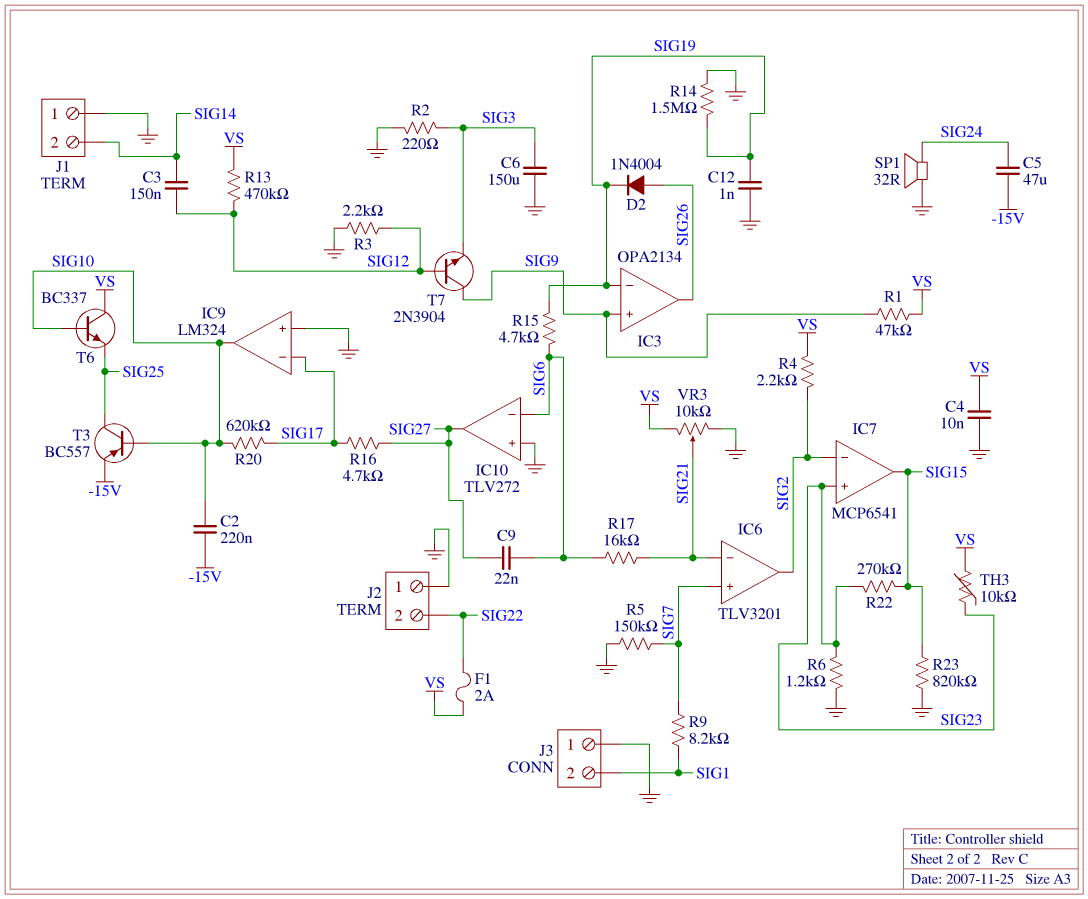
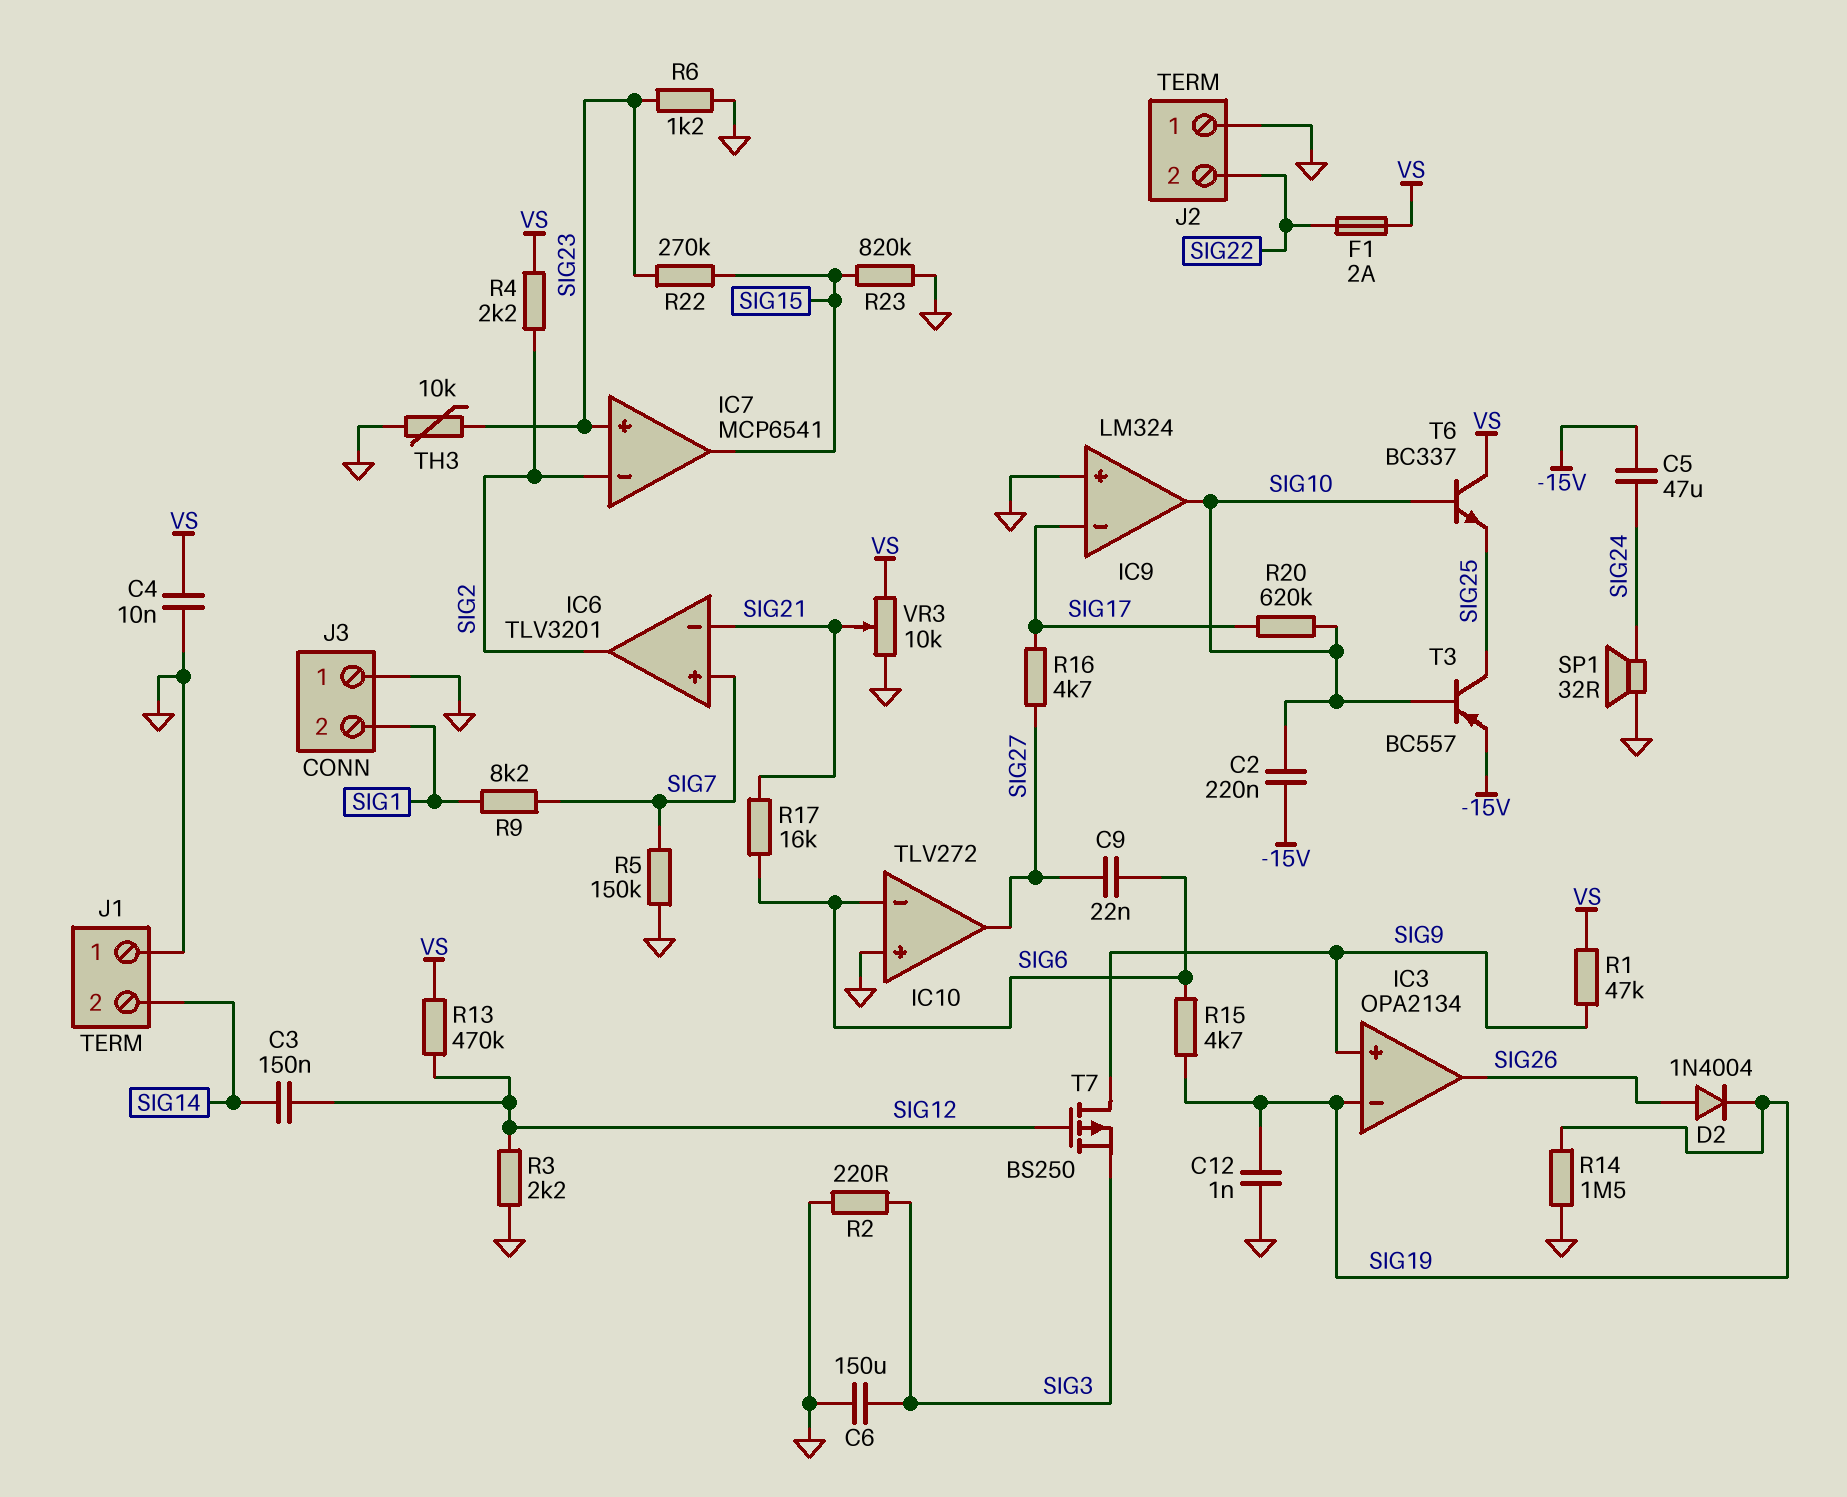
T7: NPN 2N3904 (B SIG12, C SIG9, E SIG3) -> PMOS BS250 (G SIG12, D SIG9, S SIG3)
TH3: 10k (SIG23, VS) -> 10k (GND, SIG23)

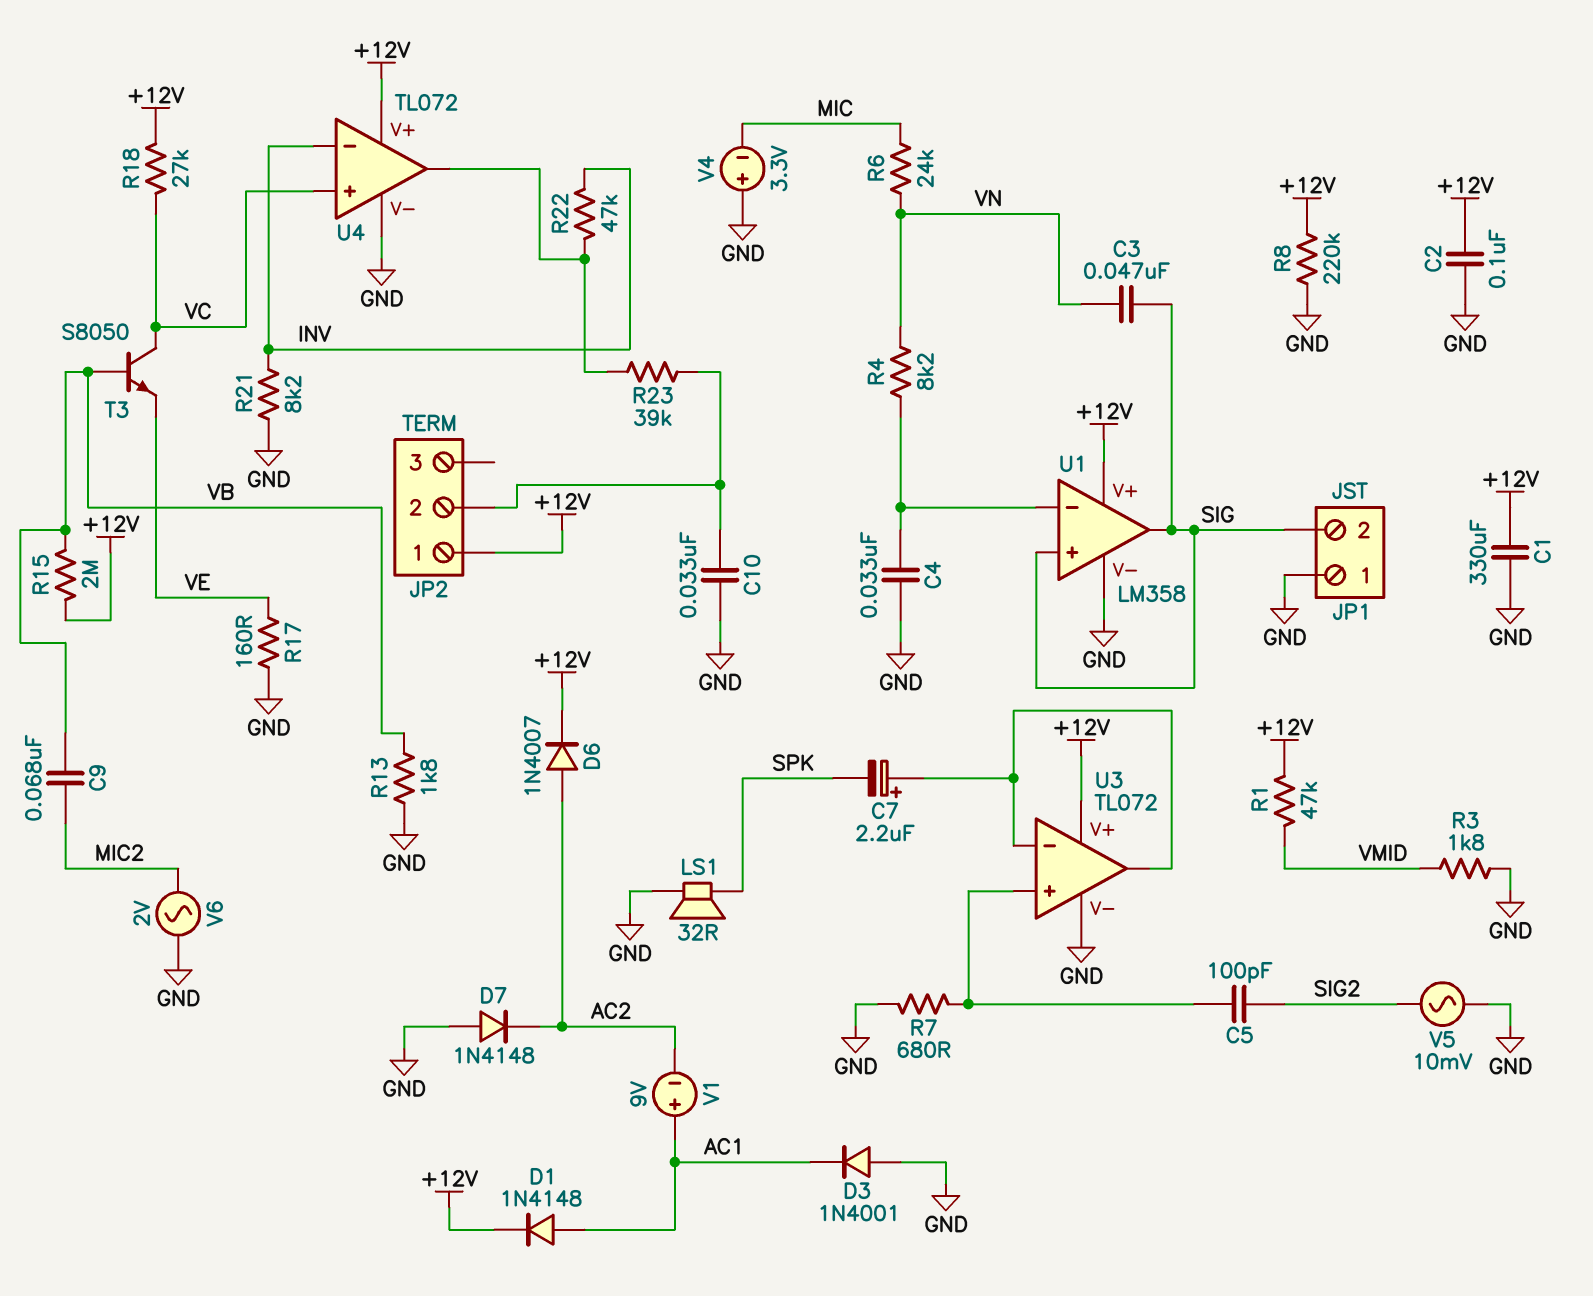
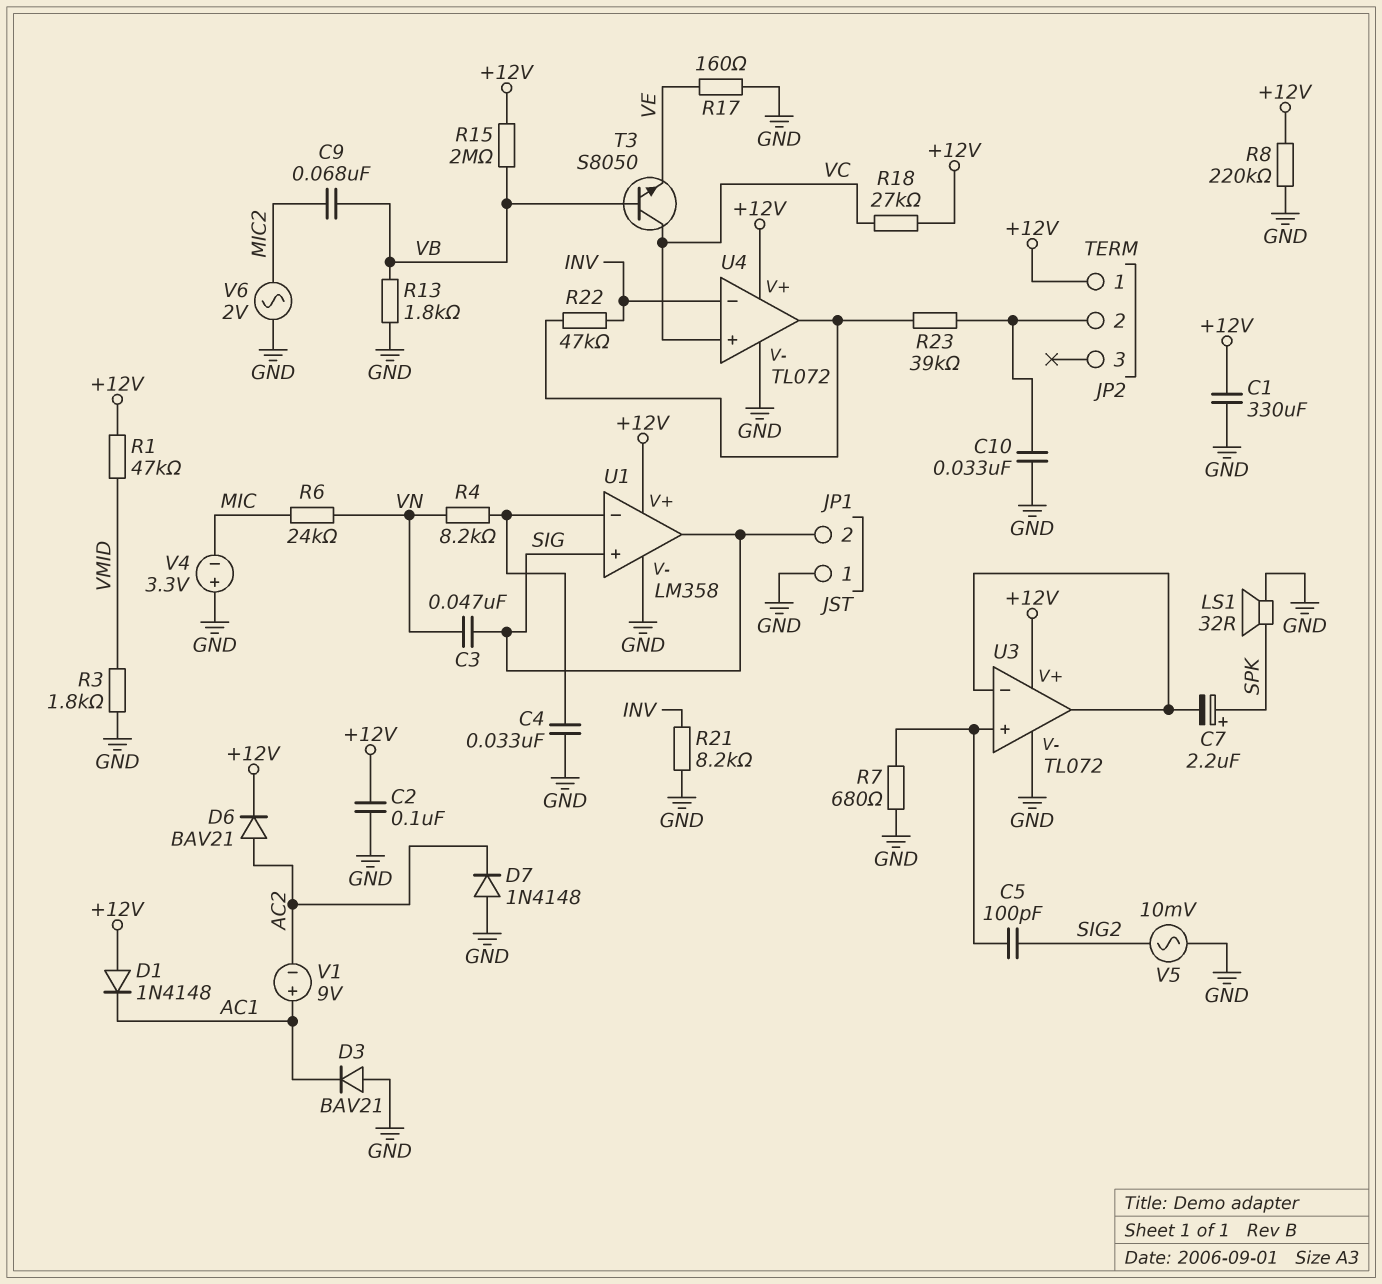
C7: 2.2uF (plus U3/in-, minus SPK) -> 2.2uF (plus SPK, minus U3/in-)
D1: diode 1N4148 (A AC1, K +12V) -> diode 1N4148 (A +12V, K AC1)
D3: diode 1N4001 (A GND, K AC1) -> diode BAV21 (A GND, K AC1)
D6: diode 1N4007 (A AC2, K +12V) -> diode BAV21 (A AC2, K +12V)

+++

Your instructions: Pictures are to be dropped, and every record is to be copied exactly.

Task result:
T7: NPN 2N3904 (B SIG12, C SIG9, E SIG3) -> PMOS BS250 (G SIG12, D SIG9, S SIG3)
TH3: 10k (SIG23, VS) -> 10k (GND, SIG23)

C7: 2.2uF (plus U3/in-, minus SPK) -> 2.2uF (plus SPK, minus U3/in-)
D1: diode 1N4148 (A AC1, K +12V) -> diode 1N4148 (A +12V, K AC1)
D3: diode 1N4001 (A GND, K AC1) -> diode BAV21 (A GND, K AC1)
D6: diode 1N4007 (A AC2, K +12V) -> diode BAV21 (A AC2, K +12V)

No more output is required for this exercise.